Count the lines in the rows below that contain the string 'single', and give only the number.

^^^^^^^^^^^^^^^^

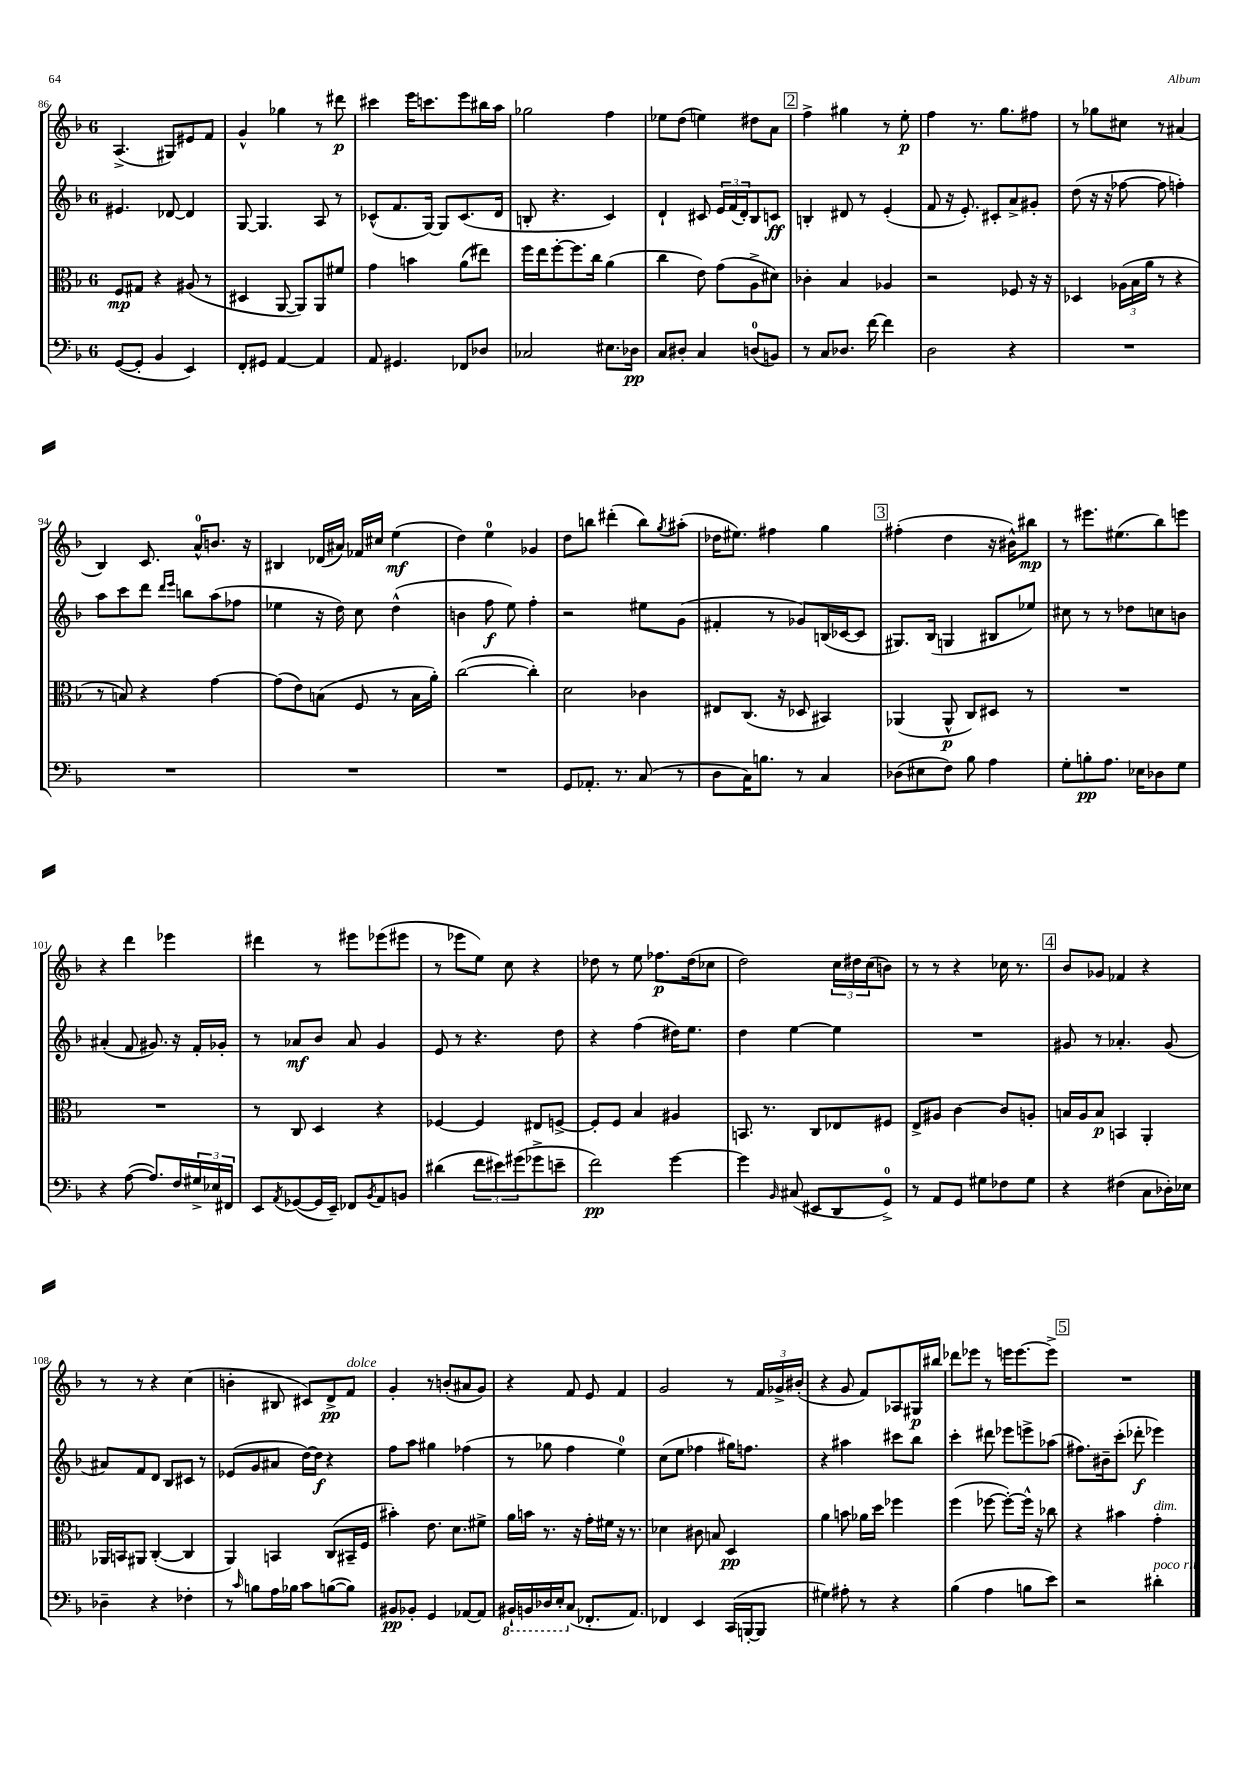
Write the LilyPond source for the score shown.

<<
\new StaffGroup <<
\new Staff = "s0" {
    \clef treble \key f \major \once \override Staff.TimeSignature.style = #'single-digit \time 6/8
    a4.->( gis8) eis'8 f'8 |
    g'4-^ ges''4 r8 dis'''8\p |
    cis'''4 e'''16 c'''8. e'''8 bis''16 a''16 |
    ges''2 f''4 |
    ees''8 d''8( e''4) dis''8 a'8 |
    \mark \markup { \box "2" } f''4-> gis''4 r8 e''8-.\p |
    f''4 r8. g''8. fis''8 |
    r8 ges''8 cis''8 r8 ais'4( |
    bes4) c'8. a'16-0-^ b'8. r16 |
    bis4 des'16( ais'16) fes'16 cis''16 e''4\mf( |
    d''4) e''4-0 ges'4 |
    d''8 b''8 dis'''4-.( b''8) \acciaccatura { g''8 } ais''8-.( |
    des''16 eis''8.) fis''4 g''4 |
    \mark \markup { \box "3" } fis''4-.( d''4 r16 bis'16-^) bis''8\mp |
    r8 eis'''8. eis''8.( bes''8) e'''8 |
    r4 d'''4 ees'''4 |
    dis'''4 r8 eis'''8 ees'''8( eis'''8 |
    r8 ees'''8 e''8) c''8 r4 |
    des''8 r8 e''8 fes''8.\p des''16( ces''8 |
    d''2) \tuplet 3/2 { c''16 dis''16 c''16( } b'8) |
    r8 r8 r4 ces''16 r8. |
    \mark \markup { \box "4" } bes'8 ges'8 fes'4 r4 |
    r8 r8 r4 c''4( |
    b'4-. bis8 cis'8) d'8->\pp f'8^\markup { \italic "dolce" } |
    g'4-. r8 b'8-.( ais'8 g'8) |
    r4 f'8 e'8 f'4 |
    g'2 r8 \tuplet 3/2 { f'16 ges'16-> bis'16-.( } |
    r4 g'8 f'8) aes8 gis16\p bis''16 |
    des'''8 ees'''8 r8 e'''16 e'''8.~ e'''8-> |
    \mark \markup { \box "5" } R2. \bar "|." |
}
\new Staff = "s1" {
    \clef treble \key f \major \once \override Staff.TimeSignature.style = #'single-digit \time 6/8
    eis'4. des'8~ des'4 |
    g8~ g4. a8 r8 |
    ces'8-^( f'8. g16~) g8 ces'8.( d'16 |
    b8-. r4. c'4) |
    d'4-! cis'8 \tuplet 3/2 { e'16 f'16( d'16-.) } bes8 c'8\ff |
    \mark \markup { \box "2" } b4-. dis'8 r8 e'4-.( |
    f'8 r16 e'8.-.) cis'8-. a'8-> gis'8-. |
    d''8( r16 r16 fes''8~ fes''8 f''4-.) |
    a''8 c'''8 d'''8 \grace { d'''16 e'''16 } b''8 a''8( fes''8 |
    ees''4 r16 d''16) c''8 d''4-^( |
    b'4 f''8\f e''8) f''4-. |
    r2 eis''8 g'8( |
    fis'4-. r8 ges'8) b16( ces'16~ ces'8 |
    \mark \markup { \box "3" } gis8.) bes16( g4 bis8 ees''8) |
    cis''8 r8 r8 des''8 c''8 b'8 |
    ais'4-.( f'8 gis'8.) r16 f'16-. ges'16-. |
    r8 aes'8\mf bes'8 aes'8 g'4 |
    e'8 r8 r4. d''8 |
    r4 f''4( dis''16) e''8. |
    d''4 e''4~ e''4 |
    R2. |
    \mark \markup { \box "4" } gis'8 r8 aes'4.-. gis'8( |
    ais'8) f'8 d'8 bes8 cis'8 r8 |
    ees'8( g'8 ais'8 d''16~) d''16\f r4 |
    f''8 a''8 gis''4 fes''4( |
    r8 ges''8 f''4 e''4-0) |
    c''8( e''8 fes''4 gis''16) f''8. |
    r4 ais''4 cis'''8 bes''8 |
    c'''4-. dis'''8 ees'''8 e'''8-> aes''8( |
    \mark \markup { \box "5" } fis''8.) bis'16-- c'''8-.( des'''8-.\f ees'''4) \bar "|." |
}
\new Staff = "s2" {
    \clef alto \key f \major \once \override Staff.TimeSignature.style = #'single-digit \time 6/8
    f8\mp gis8 r4 ais8( r8 |
    dis4 a,8~ a,8) a,8 fis'8 |
    g'4 b'4 a'8( eis''8) |
    f''16 e''16 f''8~-. f''8. c''16 a'4( |
    c''4 e'8) g'8( a8-> dis'8) |
    \mark \markup { \box "2" } ces'4-. bes4 aes4 |
    r2 fes8 r16 r16 |
    des4 \tuplet 3/2 { aes16( bes16 a'16 } r8 r4 |
    r8 b8) r4 g'4~ |
    g'8( e'8) b8( f8 r8 b16 a'16-.) |
    c''2~( c''4-.) |
    d'2 ces'4 |
    eis8 c8.( r16 des8 bis,4) |
    \mark \markup { \box "3" } aes,4( aes,8-^\p c8) dis8 r8 |
    R2. |
    R2. |
    r8 c8 d4 r4 |
    fes4~ fes4 eis8 f8~-> |
    f8-. f8 bes4 ais4 |
    b,8. r8. c8 ees8 fis8 |
    e8-> ais8 c'4~ c'8 a8-. |
    \mark \markup { \box "4" } b16 a16 b8\p b,4 a,4-. |
    aes,16 b,16 ais,8 c4~-.( c4 |
    a,4) b,4 c8( bis,16-- f16 |
    bis'4-.) e'8. d'8. fis'8-> |
    a'16 b'16 r8. r16 g'16-. fis'16 r16 r8. |
    des'4 cis'8 b8 d4\pp |
    a'4 b'8 aes'16 d''16 fes''4 |
    f''4( fes''8~ fes''8~-.) fes''16-^ r16 ces''8 |
    \mark \markup { \box "5" } r4 bis'4 g'4-.^\markup { \italic "dim." } \bar "|." |
}
\new Staff = "s3" {
    \clef bass \key f \major \once \override Staff.TimeSignature.style = #'single-digit \time 6/8
    g,8~( g,8-. bes,4 e,4) |
    f,8-. gis,8 a,4~ a,4 |
    a,8 gis,4. fes,8 des8 |
    ces2 eis8. des16\pp |
    c8 dis8-. c4 d8-0( b,8) |
    \mark \markup { \box "2" } r8 c8 des8. f'16~ f'4 |
    d2 r4 |
    R2. |
    R2. |
    R2. |
    R2. |
    g,8 aes,8.-. r8. c8( r8 |
    d8 c16) b8. r8 c4 |
    \mark \markup { \box "3" } des8( eis8 f8) bes8 a4 |
    g8-. b8-.\pp a8. ees16 des8 g8 |
    r4 a8~( a8.) f16 \tuplet 3/2 { gis16-> ees16 fis,16 } |
    e,8 \acciaccatura { a,8 } ges,8~( ges,16 e,16--) fes,8 \acciaccatura { bes,8 } a,8 b,8 |
    dis'4( \tuplet 3/2 { f'8 eis'8) gis'8( } ges'8-> e'8-- |
    f'2\pp) g'4~ |
    g'4 \grace { bes,16 } cis8( eis,8 d,8 g,8-0->) |
    r8 a,8 g,8 gis8 fes8 gis8 |
    \mark \markup { \box "4" } r4 fis4( c8 des16-.) ees16 |
    des4-- r4 fes4-. |
    r8 \grace { c'16 } b8 a16 bes16 c'8 b8~( b8) |
    bis,8\pp bes,8-. g,4 aes,8~ aes,8 |
    \ottava #-1 bis,,16-! b,,16 des,16 e,16-. \ottava #0 c8( fes,8.-. a,8.) |
    fes,4 e,4 c,16( b,,16~-. b,,8 |
    gis4) ais8-. r8 r4 |
    bes4( a4 b8 e'8) |
    \mark \markup { \box "5" } r2 dis'4-.^\markup { \italic "poco rit." } \bar "|." |
}
>>
>>
\layout { \context { \Score currentBarNumber = #86 } }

^^^^^^^^^^^^^^^^

Exercise result: 4